#### [Directions]
Lines holding the string "slope" are the ones to copy; find them all in the data.

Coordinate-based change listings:
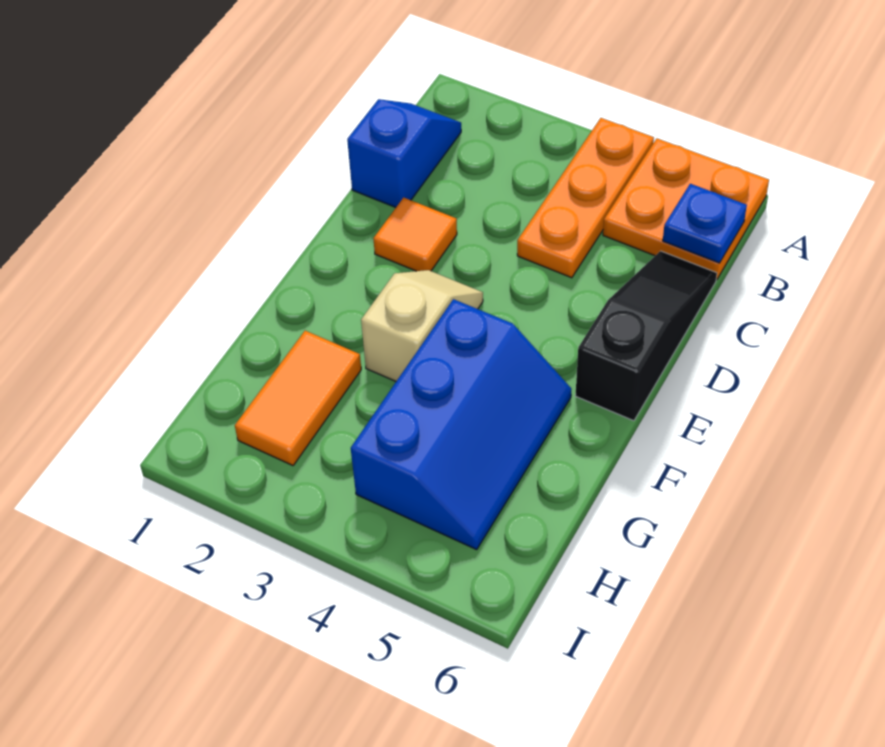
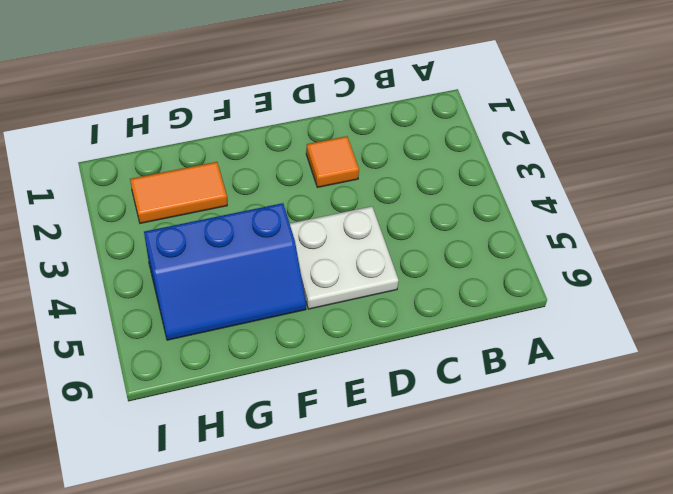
white plate D4:E5 level 1 -> none
none -> orange plate A4:C4 level 1
none -> orange plate A5:B6 level 1

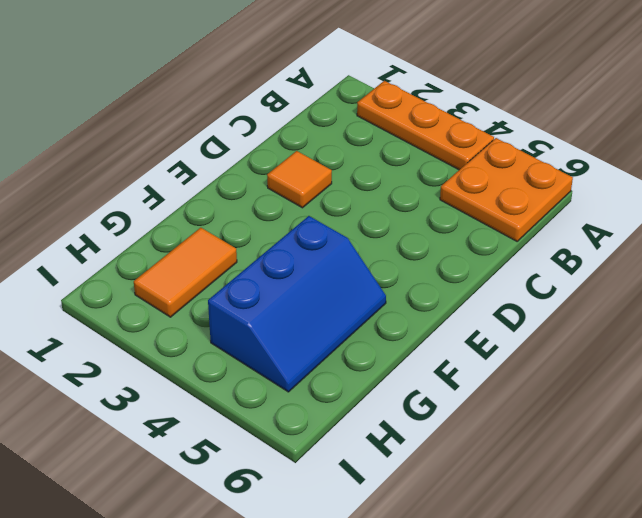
orange plate A2:A4 level 1 -> orange plate A4:C4 level 1
none -> blue slope B1:C1 level 1 top C
none -> black slope C6:E6 level 1 top E

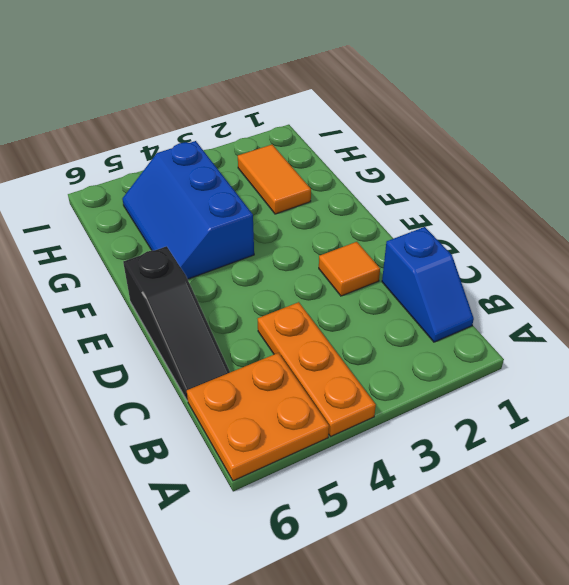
none -> tan slope E3:F3 level 1 top F
none -> blue plate B6 level 2

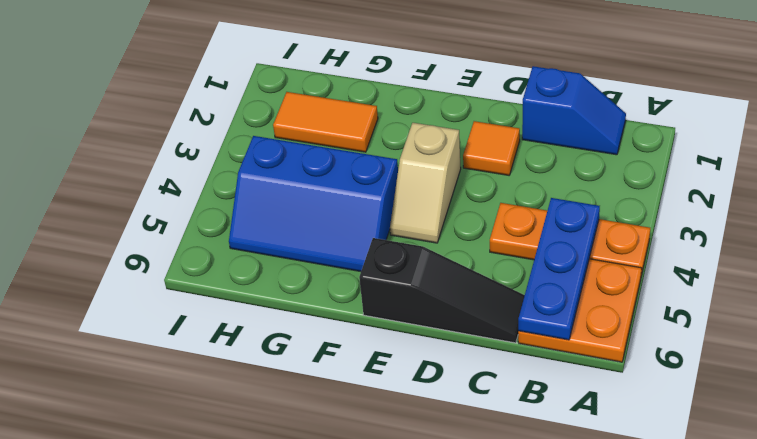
blue plate B4:B6 level 2 -> blue plate B6 level 2
tan slope E3:E4 level 1 top 3 -> tan slope E3:F3 level 1 top F

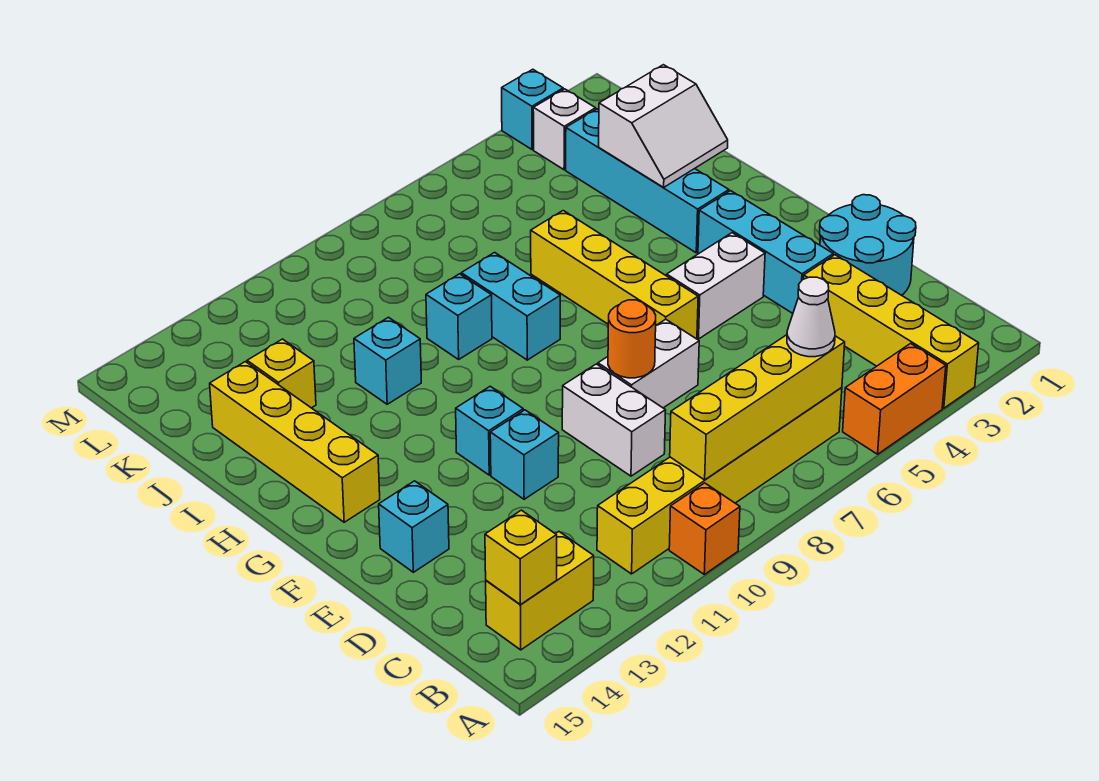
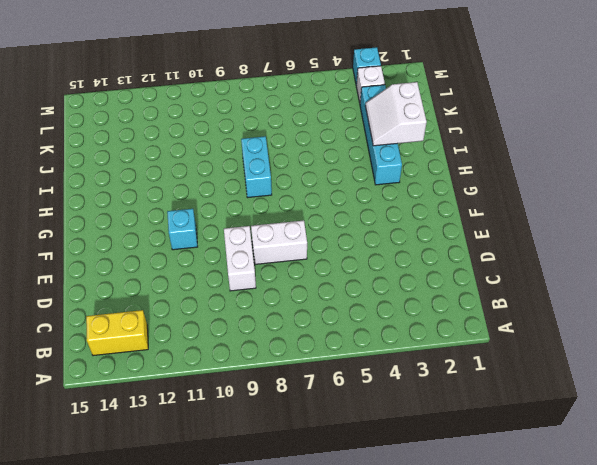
white slope I2:J3 level 2 top 2 -> white slope I2:J3 level 2 top J
none -> yellow brick A3:D3 level 1
none -> orange brick A4:A5 level 1
none -> orange brick A10 level 1

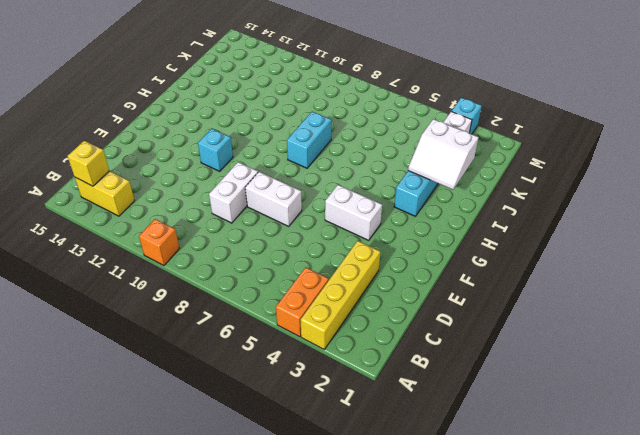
orange brick A4:B4 level 1 -> orange brick A4:A5 level 1
none -> yellow brick B6:B11 level 1
none -> cyan round brick D1:E2 level 1
none -> cyan brick E3:G3 level 1

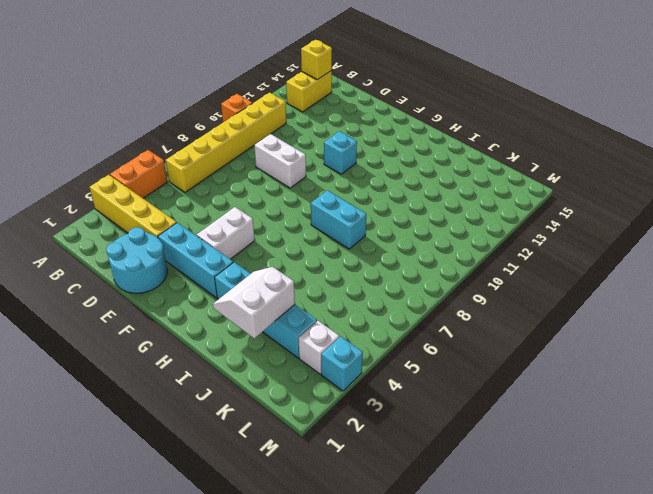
none -> white brick E7:E8 level 1
none -> cyan brick E11 level 1
none -> cyan brick E14 level 1

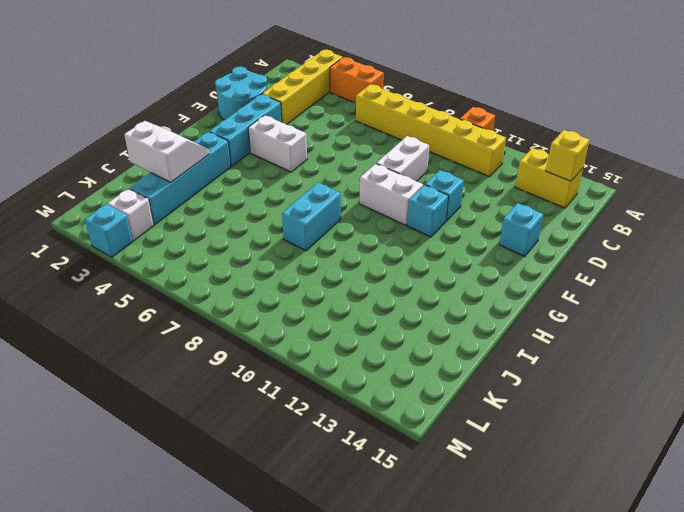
white brick F9:F10 level 1 -> white brick E7:E8 level 1
none -> yellow brick F6:I6 level 1
none -> yellow brick G14:J14 level 1
none -> cyan brick I9 level 1

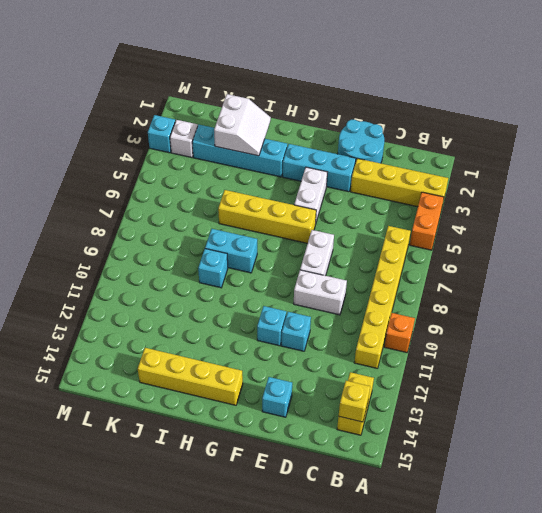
none -> cyan brick I11 level 1
none -> yellow brick J13 level 1
none -> yellow brick B6:B9 level 2

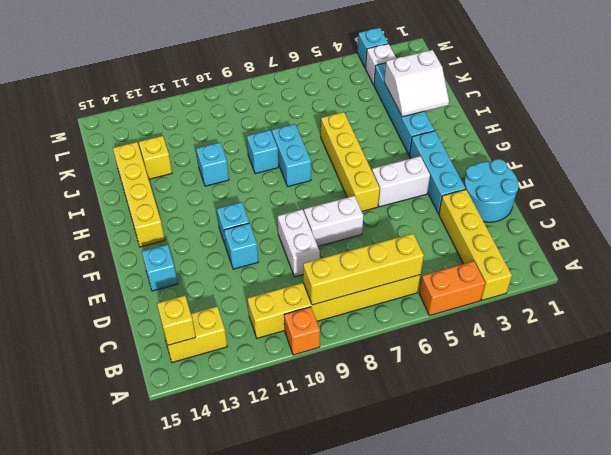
none -> orange round brick E8 level 2
none -> white cone B6 level 3

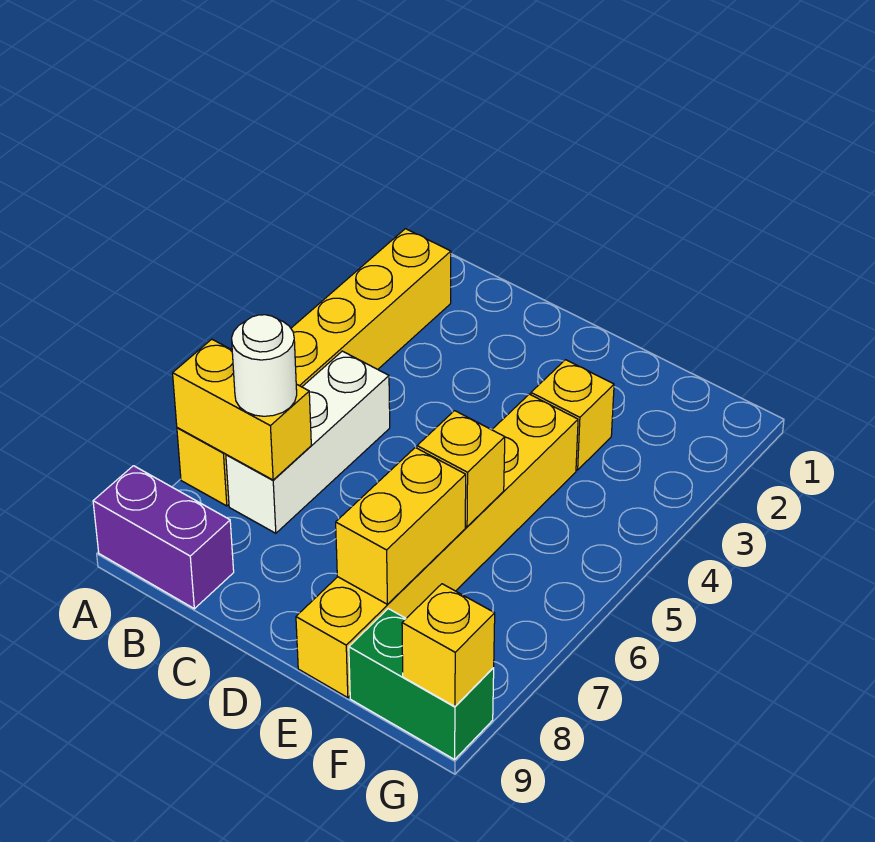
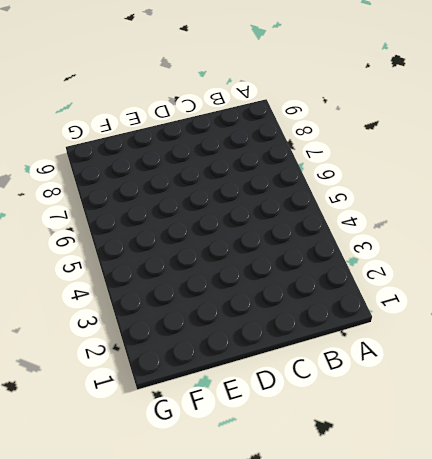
none -> yellow brick A2:A7 level 1
none -> purple brick A9:B9 level 1

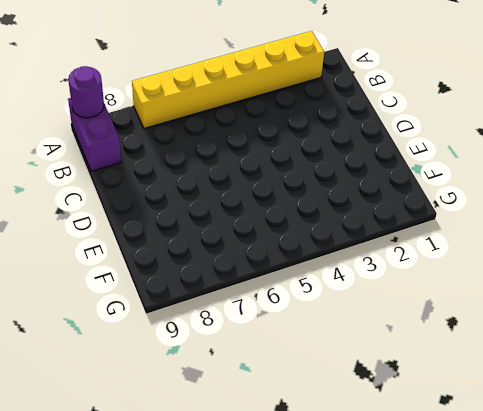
purple round brick A9 level 2 -> none
none -> white brick B5:B7 level 1
none -> yellow brick E3 level 1

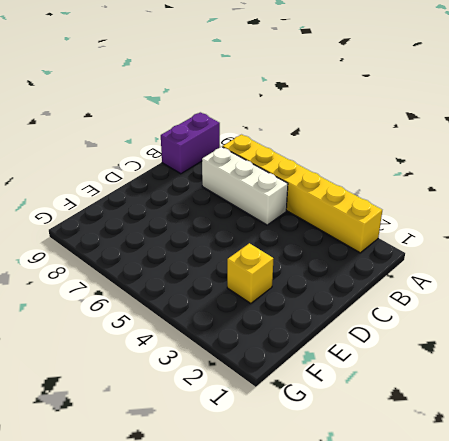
none -> yellow brick E4:E9 level 1
none -> green brick F9:G9 level 1

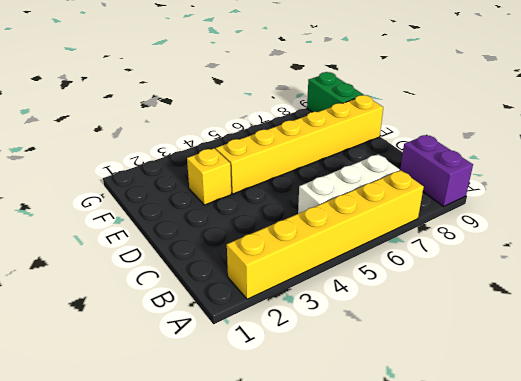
none -> yellow brick A7:B7 level 2
none -> yellow brick E6 level 2

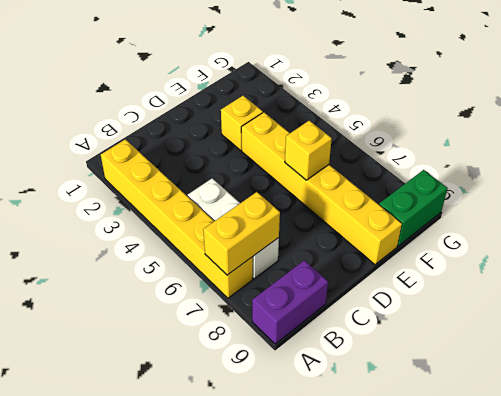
none -> yellow brick E7:E8 level 2
none -> yellow brick G9 level 2

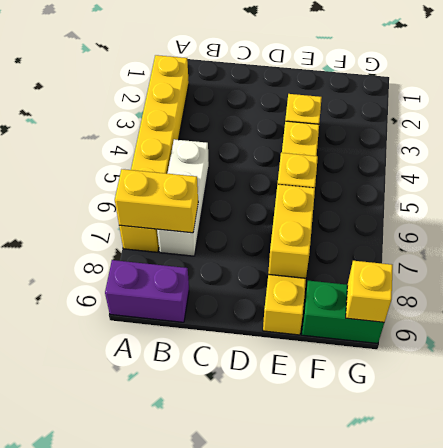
none -> white round brick B7 level 3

#### [Answer to this problem]
none -> blue slope B1:C1 level 1 top C
none -> black slope C6:E6 level 1 top E
none -> tan slope E3:F3 level 1 top F
tan slope E3:E4 level 1 top 3 -> tan slope E3:F3 level 1 top F
white slope I2:J3 level 2 top 2 -> white slope I2:J3 level 2 top J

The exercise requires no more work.